• **Task to complete**:
Using the records below, give again exactly the lines from the line that contains "DRIVER pin ENA: D3 -> A0" through the line that contains "IMU1 pin SCL: D23 -> D22", both ends included, and only those.
Start of Data supplied
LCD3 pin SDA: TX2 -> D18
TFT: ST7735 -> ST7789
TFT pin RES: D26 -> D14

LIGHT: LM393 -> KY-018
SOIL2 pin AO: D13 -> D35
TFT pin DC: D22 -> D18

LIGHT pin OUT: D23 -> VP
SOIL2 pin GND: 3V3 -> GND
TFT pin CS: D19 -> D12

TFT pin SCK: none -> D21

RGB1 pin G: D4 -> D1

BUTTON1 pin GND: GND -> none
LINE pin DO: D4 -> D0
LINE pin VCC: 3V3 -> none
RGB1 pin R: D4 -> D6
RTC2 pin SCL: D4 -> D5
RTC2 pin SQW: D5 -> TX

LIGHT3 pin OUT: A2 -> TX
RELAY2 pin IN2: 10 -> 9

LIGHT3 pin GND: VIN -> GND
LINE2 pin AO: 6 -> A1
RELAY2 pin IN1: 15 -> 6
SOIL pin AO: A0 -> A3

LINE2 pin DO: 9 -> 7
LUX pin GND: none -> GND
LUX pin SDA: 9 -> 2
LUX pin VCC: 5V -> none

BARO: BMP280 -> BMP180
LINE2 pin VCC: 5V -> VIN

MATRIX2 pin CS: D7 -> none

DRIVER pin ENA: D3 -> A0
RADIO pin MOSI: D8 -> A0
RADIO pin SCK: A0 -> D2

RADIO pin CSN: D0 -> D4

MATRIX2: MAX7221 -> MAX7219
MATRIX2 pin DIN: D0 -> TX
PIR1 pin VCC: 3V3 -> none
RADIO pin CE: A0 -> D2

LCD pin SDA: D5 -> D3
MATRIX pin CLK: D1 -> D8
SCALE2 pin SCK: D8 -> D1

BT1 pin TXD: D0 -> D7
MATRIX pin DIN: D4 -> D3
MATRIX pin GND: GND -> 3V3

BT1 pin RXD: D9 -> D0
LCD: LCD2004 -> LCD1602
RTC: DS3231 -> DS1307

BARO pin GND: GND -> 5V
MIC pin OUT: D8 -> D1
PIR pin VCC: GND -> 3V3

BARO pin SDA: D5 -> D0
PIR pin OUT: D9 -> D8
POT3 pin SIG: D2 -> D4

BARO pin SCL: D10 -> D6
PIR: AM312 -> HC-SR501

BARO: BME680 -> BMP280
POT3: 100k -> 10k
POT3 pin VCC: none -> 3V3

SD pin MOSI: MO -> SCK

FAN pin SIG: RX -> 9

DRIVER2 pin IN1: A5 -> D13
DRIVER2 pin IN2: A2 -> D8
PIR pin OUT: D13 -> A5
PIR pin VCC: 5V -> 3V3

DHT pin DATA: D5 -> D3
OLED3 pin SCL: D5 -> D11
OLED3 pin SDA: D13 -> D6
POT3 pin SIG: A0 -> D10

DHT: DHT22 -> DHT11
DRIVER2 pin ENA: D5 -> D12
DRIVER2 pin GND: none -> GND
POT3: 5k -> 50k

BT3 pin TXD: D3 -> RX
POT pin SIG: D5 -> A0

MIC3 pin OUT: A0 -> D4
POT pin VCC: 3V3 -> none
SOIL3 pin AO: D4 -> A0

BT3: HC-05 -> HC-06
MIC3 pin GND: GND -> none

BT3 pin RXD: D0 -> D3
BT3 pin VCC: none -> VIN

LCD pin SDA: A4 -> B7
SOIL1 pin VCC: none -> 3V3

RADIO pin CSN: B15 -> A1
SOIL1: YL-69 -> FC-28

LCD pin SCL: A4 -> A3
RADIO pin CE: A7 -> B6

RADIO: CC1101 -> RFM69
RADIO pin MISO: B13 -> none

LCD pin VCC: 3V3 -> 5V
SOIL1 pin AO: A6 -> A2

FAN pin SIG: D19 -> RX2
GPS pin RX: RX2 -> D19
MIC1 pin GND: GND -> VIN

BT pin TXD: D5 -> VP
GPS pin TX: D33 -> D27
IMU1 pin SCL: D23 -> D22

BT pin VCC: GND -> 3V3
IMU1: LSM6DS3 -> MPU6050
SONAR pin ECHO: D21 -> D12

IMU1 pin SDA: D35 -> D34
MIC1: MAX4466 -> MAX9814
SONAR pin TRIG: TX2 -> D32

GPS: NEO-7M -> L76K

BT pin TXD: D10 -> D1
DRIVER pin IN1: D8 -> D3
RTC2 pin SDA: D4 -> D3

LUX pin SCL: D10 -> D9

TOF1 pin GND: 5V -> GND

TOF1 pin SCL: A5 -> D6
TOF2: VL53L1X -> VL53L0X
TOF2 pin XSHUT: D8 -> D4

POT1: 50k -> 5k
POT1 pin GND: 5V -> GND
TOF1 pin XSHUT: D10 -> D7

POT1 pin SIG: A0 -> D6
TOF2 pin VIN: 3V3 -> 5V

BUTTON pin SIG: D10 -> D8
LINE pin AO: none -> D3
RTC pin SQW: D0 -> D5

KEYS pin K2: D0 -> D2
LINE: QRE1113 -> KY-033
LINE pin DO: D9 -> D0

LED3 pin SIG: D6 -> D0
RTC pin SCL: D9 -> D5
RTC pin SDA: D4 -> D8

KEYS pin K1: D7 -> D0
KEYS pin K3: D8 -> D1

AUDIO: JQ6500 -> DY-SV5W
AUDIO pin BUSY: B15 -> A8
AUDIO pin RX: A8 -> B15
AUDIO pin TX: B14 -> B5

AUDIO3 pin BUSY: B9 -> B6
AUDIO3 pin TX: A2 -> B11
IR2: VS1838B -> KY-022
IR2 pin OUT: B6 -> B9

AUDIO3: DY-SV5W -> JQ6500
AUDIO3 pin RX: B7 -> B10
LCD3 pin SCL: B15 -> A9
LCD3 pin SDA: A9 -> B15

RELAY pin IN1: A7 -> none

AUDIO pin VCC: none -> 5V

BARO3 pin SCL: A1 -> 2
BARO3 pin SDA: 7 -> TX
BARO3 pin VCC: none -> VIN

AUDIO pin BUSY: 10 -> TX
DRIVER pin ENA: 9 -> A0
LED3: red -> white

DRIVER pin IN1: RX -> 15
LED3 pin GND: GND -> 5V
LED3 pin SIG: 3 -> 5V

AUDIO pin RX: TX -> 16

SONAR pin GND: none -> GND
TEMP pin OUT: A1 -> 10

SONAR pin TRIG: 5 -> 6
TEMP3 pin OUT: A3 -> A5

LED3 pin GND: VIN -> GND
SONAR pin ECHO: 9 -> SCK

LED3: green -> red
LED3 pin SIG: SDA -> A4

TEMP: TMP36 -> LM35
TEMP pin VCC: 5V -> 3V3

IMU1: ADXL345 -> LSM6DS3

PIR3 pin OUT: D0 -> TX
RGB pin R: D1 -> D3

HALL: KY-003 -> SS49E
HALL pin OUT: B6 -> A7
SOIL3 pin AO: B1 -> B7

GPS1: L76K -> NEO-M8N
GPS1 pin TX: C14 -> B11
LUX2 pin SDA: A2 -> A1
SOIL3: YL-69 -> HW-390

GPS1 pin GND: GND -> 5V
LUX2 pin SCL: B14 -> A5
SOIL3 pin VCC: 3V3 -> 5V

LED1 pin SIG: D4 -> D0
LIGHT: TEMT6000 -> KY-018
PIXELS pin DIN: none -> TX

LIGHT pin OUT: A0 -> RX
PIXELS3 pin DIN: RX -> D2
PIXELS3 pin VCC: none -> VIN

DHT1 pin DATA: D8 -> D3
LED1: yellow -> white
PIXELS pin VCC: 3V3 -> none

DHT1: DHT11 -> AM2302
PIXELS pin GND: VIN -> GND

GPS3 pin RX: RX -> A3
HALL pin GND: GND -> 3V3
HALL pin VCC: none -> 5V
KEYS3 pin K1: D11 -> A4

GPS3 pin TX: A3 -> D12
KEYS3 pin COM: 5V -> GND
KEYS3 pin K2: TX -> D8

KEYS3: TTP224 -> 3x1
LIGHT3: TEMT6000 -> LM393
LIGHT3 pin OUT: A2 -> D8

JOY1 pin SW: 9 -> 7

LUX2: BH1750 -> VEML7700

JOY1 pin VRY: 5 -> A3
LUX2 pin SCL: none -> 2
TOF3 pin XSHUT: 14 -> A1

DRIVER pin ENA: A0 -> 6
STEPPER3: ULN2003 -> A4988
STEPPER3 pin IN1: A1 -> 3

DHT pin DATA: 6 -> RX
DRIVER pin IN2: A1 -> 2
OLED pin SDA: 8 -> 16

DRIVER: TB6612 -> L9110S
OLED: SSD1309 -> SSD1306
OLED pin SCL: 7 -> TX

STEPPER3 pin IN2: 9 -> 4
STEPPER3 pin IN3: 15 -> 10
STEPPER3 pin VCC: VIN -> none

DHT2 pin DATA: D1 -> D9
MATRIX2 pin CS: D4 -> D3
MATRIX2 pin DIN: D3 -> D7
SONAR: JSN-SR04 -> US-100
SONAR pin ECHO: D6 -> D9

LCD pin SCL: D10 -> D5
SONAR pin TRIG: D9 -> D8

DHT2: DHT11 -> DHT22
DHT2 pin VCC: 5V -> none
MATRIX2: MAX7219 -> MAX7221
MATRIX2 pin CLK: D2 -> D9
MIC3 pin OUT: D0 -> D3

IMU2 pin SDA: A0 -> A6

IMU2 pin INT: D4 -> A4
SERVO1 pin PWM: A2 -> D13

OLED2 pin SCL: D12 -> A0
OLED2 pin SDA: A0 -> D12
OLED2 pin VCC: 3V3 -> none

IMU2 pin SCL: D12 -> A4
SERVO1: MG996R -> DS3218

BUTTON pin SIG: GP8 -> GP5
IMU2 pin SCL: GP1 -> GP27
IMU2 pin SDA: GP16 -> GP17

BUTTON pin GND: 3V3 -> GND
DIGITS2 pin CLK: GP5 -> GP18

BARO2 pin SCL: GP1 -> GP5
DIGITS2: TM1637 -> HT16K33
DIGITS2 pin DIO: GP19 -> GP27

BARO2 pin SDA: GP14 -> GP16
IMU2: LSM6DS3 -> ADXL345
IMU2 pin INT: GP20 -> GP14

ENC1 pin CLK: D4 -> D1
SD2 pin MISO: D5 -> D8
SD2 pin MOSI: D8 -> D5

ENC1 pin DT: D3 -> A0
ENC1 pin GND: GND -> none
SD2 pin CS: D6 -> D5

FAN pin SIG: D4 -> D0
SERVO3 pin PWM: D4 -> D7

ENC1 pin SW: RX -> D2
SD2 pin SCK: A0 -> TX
End of Data supplied
• **Solution for this problem**:
DRIVER pin ENA: D3 -> A0
RADIO pin MOSI: D8 -> A0
RADIO pin SCK: A0 -> D2

RADIO pin CSN: D0 -> D4

MATRIX2: MAX7221 -> MAX7219
MATRIX2 pin DIN: D0 -> TX
PIR1 pin VCC: 3V3 -> none
RADIO pin CE: A0 -> D2

LCD pin SDA: D5 -> D3
MATRIX pin CLK: D1 -> D8
SCALE2 pin SCK: D8 -> D1

BT1 pin TXD: D0 -> D7
MATRIX pin DIN: D4 -> D3
MATRIX pin GND: GND -> 3V3

BT1 pin RXD: D9 -> D0
LCD: LCD2004 -> LCD1602
RTC: DS3231 -> DS1307

BARO pin GND: GND -> 5V
MIC pin OUT: D8 -> D1
PIR pin VCC: GND -> 3V3

BARO pin SDA: D5 -> D0
PIR pin OUT: D9 -> D8
POT3 pin SIG: D2 -> D4

BARO pin SCL: D10 -> D6
PIR: AM312 -> HC-SR501

BARO: BME680 -> BMP280
POT3: 100k -> 10k
POT3 pin VCC: none -> 3V3

SD pin MOSI: MO -> SCK

FAN pin SIG: RX -> 9

DRIVER2 pin IN1: A5 -> D13
DRIVER2 pin IN2: A2 -> D8
PIR pin OUT: D13 -> A5
PIR pin VCC: 5V -> 3V3

DHT pin DATA: D5 -> D3
OLED3 pin SCL: D5 -> D11
OLED3 pin SDA: D13 -> D6
POT3 pin SIG: A0 -> D10

DHT: DHT22 -> DHT11
DRIVER2 pin ENA: D5 -> D12
DRIVER2 pin GND: none -> GND
POT3: 5k -> 50k

BT3 pin TXD: D3 -> RX
POT pin SIG: D5 -> A0

MIC3 pin OUT: A0 -> D4
POT pin VCC: 3V3 -> none
SOIL3 pin AO: D4 -> A0

BT3: HC-05 -> HC-06
MIC3 pin GND: GND -> none

BT3 pin RXD: D0 -> D3
BT3 pin VCC: none -> VIN

LCD pin SDA: A4 -> B7
SOIL1 pin VCC: none -> 3V3

RADIO pin CSN: B15 -> A1
SOIL1: YL-69 -> FC-28

LCD pin SCL: A4 -> A3
RADIO pin CE: A7 -> B6

RADIO: CC1101 -> RFM69
RADIO pin MISO: B13 -> none

LCD pin VCC: 3V3 -> 5V
SOIL1 pin AO: A6 -> A2

FAN pin SIG: D19 -> RX2
GPS pin RX: RX2 -> D19
MIC1 pin GND: GND -> VIN

BT pin TXD: D5 -> VP
GPS pin TX: D33 -> D27
IMU1 pin SCL: D23 -> D22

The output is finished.